AIM OF THE TASK ::
Write out the stretch of lines below that begins at the line with "building: [20,103,56,147] -> [7,37,37,73]" and ends at the line with "building: [147,391,189,434] -> none", including both, exactly as given and nothing more.

[Building bounding box data]
◇ ◇ ◇
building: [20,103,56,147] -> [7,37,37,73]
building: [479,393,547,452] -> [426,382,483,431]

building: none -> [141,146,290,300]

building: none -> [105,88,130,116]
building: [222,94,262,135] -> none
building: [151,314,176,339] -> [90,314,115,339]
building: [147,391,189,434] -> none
◇ ◇ ◇
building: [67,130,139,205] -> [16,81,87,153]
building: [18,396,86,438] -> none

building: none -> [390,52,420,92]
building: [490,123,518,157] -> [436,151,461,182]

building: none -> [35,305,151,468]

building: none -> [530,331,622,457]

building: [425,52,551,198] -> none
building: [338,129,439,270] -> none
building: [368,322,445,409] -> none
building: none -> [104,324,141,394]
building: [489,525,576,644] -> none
◇ ◇ ◇
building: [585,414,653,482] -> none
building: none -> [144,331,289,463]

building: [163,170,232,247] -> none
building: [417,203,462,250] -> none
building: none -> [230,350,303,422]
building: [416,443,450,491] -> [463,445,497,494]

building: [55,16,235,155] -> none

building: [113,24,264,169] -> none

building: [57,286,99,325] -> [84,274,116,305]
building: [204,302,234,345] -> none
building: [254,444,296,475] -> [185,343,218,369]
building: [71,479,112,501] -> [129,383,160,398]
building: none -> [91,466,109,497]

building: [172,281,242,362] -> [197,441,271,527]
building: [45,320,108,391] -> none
◇ ◇ ◇
REPLY TO THE EXERCISE ::
building: [20,103,56,147] -> [7,37,37,73]
building: [479,393,547,452] -> [426,382,483,431]

building: none -> [141,146,290,300]

building: none -> [105,88,130,116]
building: [222,94,262,135] -> none
building: [151,314,176,339] -> [90,314,115,339]
building: [147,391,189,434] -> none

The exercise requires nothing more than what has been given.